-- Supplied material follows --
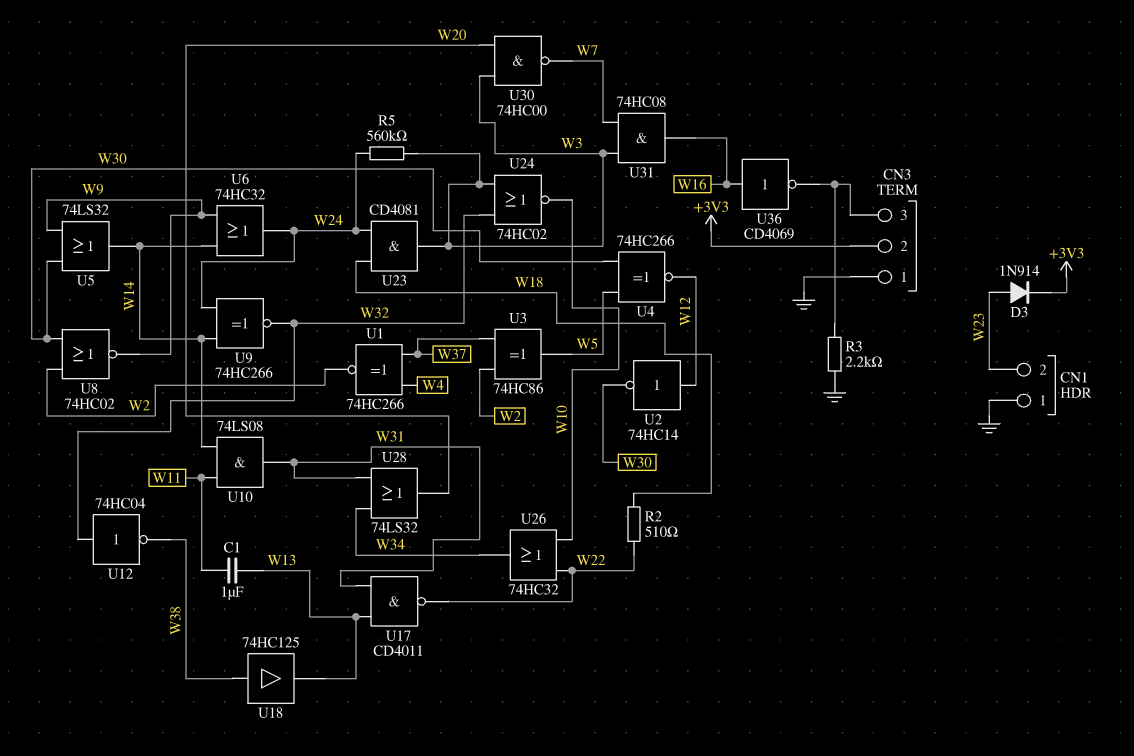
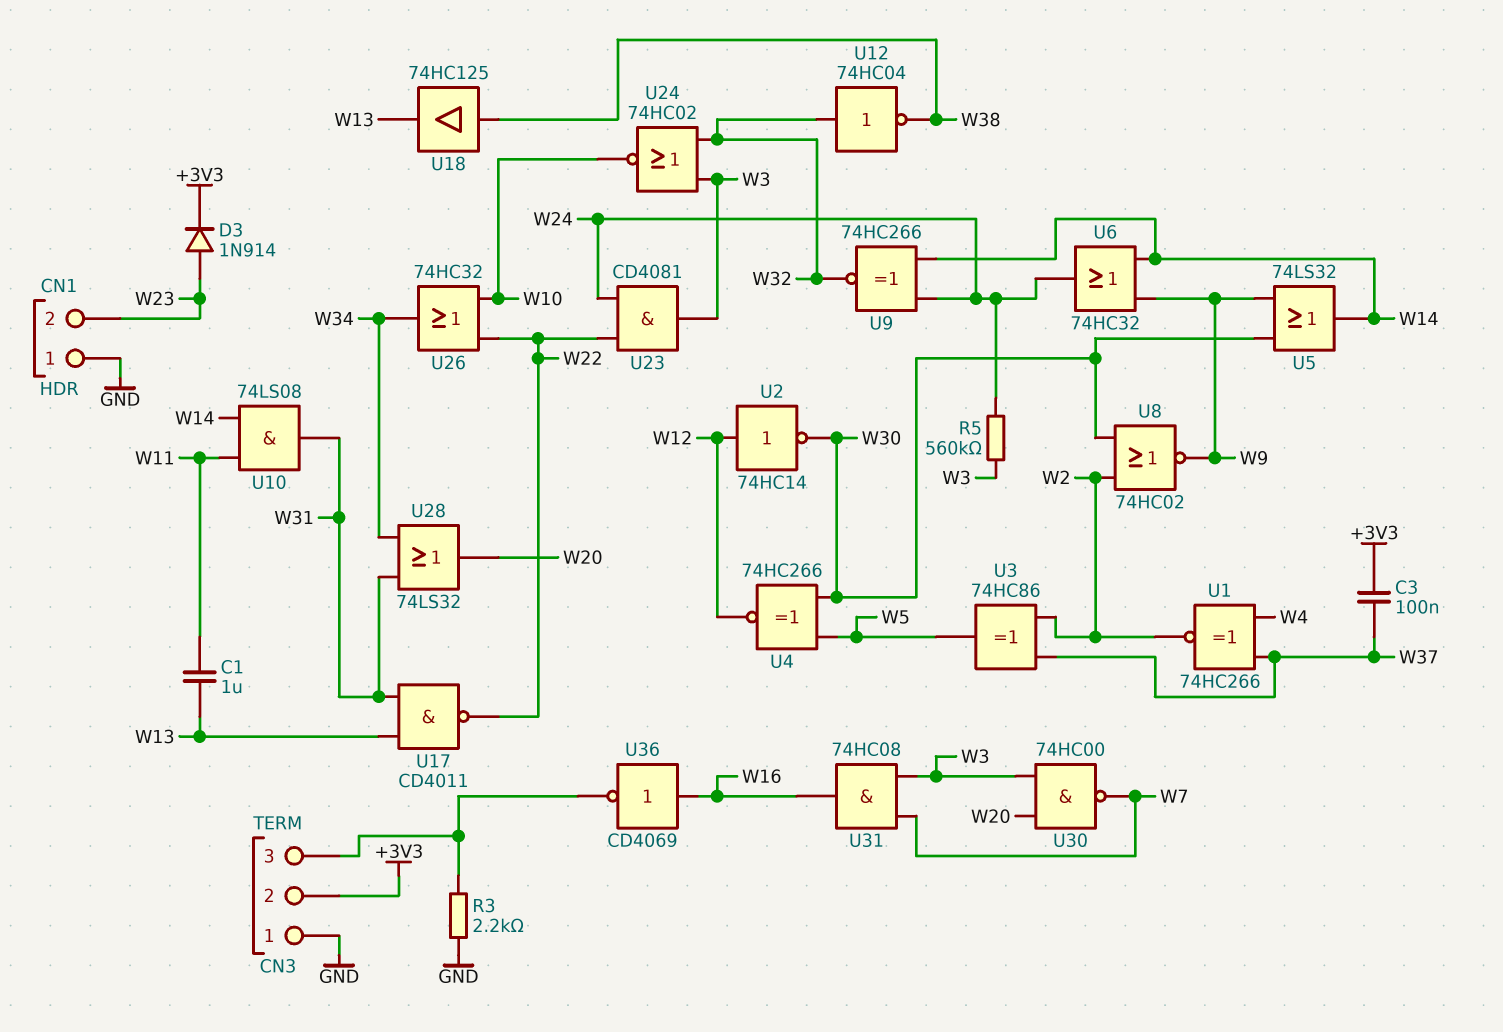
C3: none -> 100nF (+3V3, W37)
R2: 510 (W18, W22) -> none
U23: AND CD4081 (in W18, in W24, out W3) -> AND CD4081 (in W22, in W24, out W3)

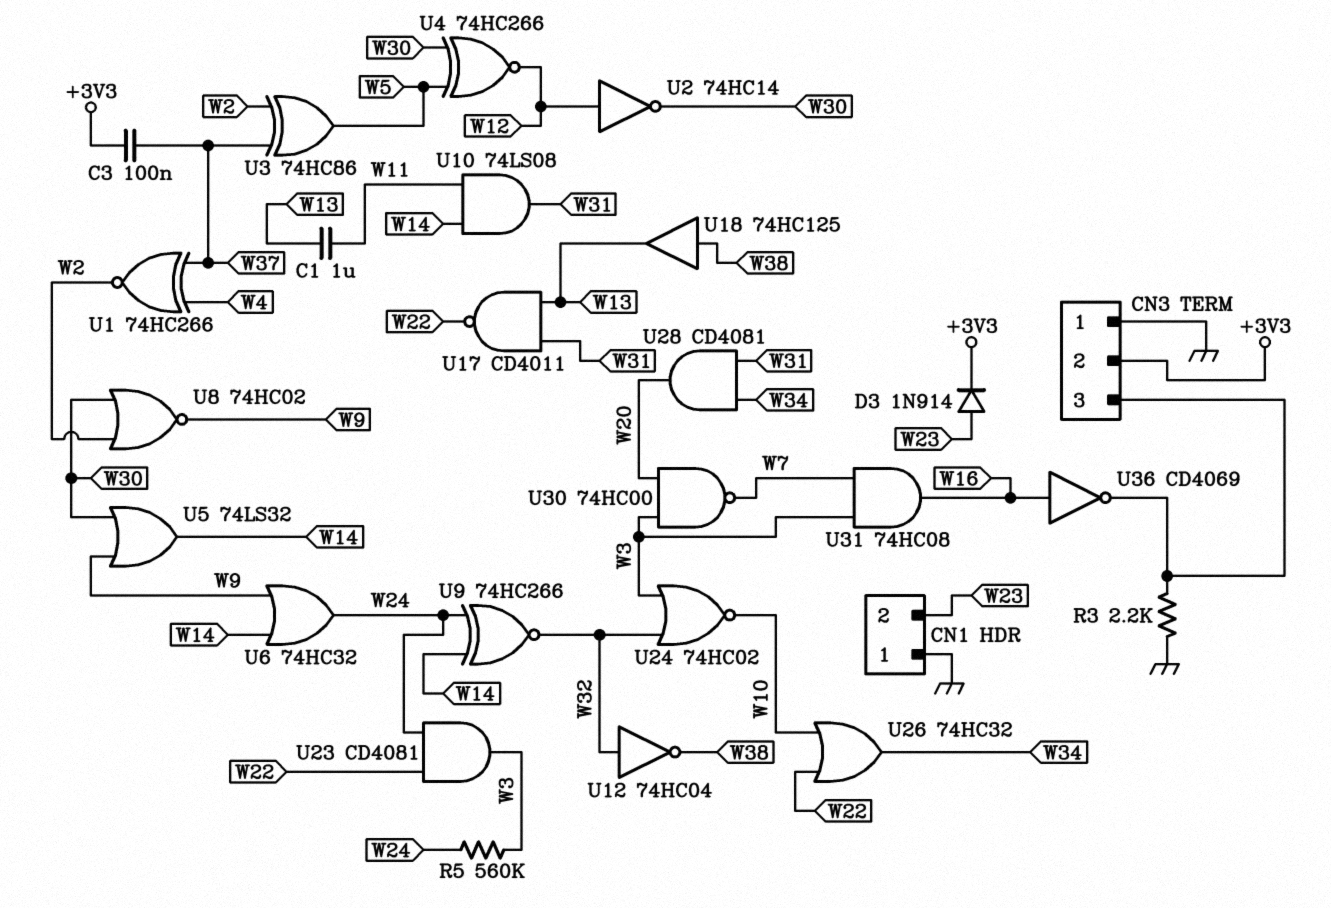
U28: OR 74LS32 (in W31, in W34, out W20) -> AND CD4081 (in W31, in W34, out W20)

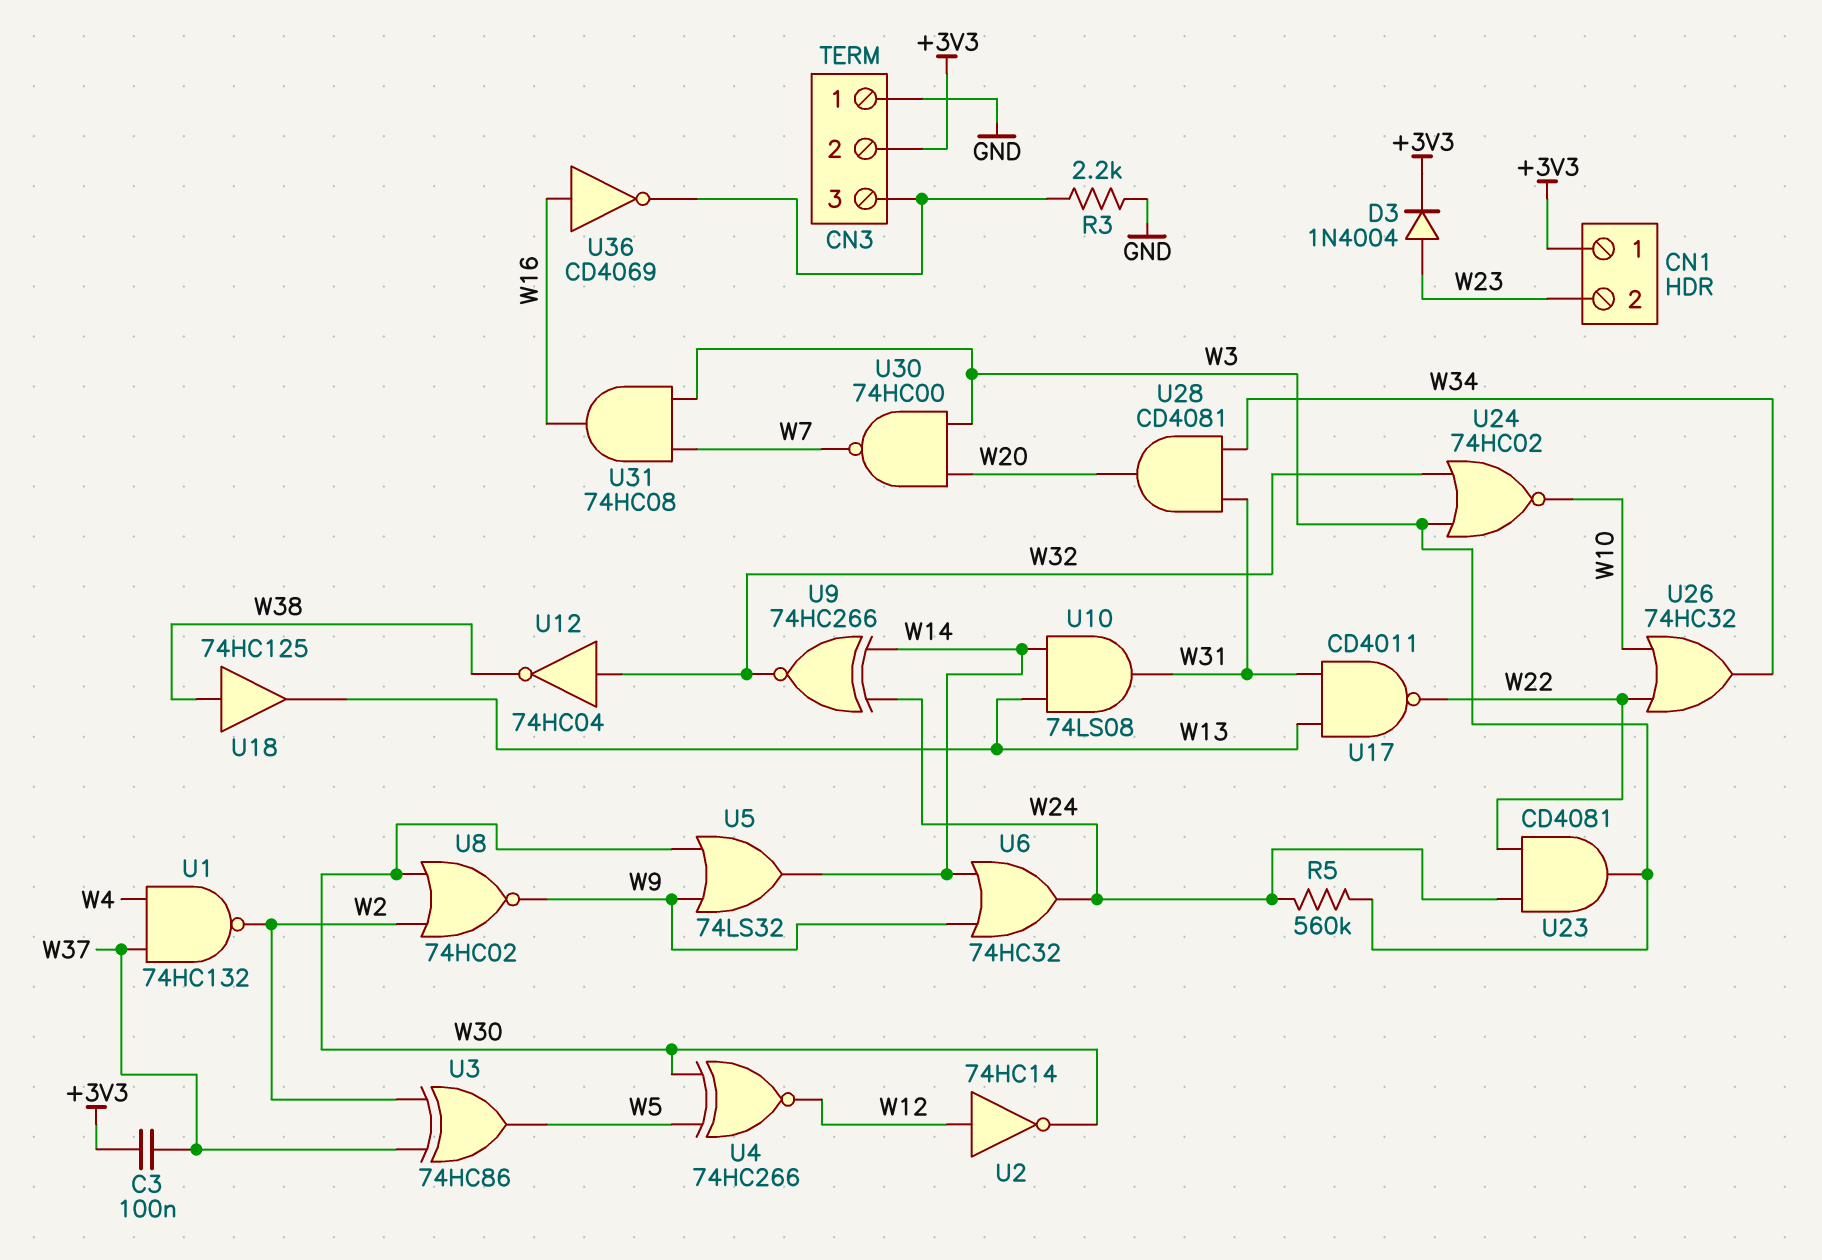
C1: 1uF (W11, W13) -> none
CN1 pin 1: GND -> +3V3
D3: diode 1N914 (A W23, K +3V3) -> diode 1N4004 (A W23, K +3V3)
U1: XNOR 74HC266 (in W4, in W37, out W2) -> NAND 74HC132 (in W4, in W37, out W2)
U10: AND 74LS08 (in W11, in W14, out W31) -> AND 74LS08 (in W13, in W14, out W31)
-- Supplied material concluded --
### Exercise
What you return should be the full listing, unchanged, minus the pictures.

### Output for this task
C3: none -> 100nF (+3V3, W37)
R2: 510 (W18, W22) -> none
U23: AND CD4081 (in W18, in W24, out W3) -> AND CD4081 (in W22, in W24, out W3)

U28: OR 74LS32 (in W31, in W34, out W20) -> AND CD4081 (in W31, in W34, out W20)

C1: 1uF (W11, W13) -> none
CN1 pin 1: GND -> +3V3
D3: diode 1N914 (A W23, K +3V3) -> diode 1N4004 (A W23, K +3V3)
U1: XNOR 74HC266 (in W4, in W37, out W2) -> NAND 74HC132 (in W4, in W37, out W2)
U10: AND 74LS08 (in W11, in W14, out W31) -> AND 74LS08 (in W13, in W14, out W31)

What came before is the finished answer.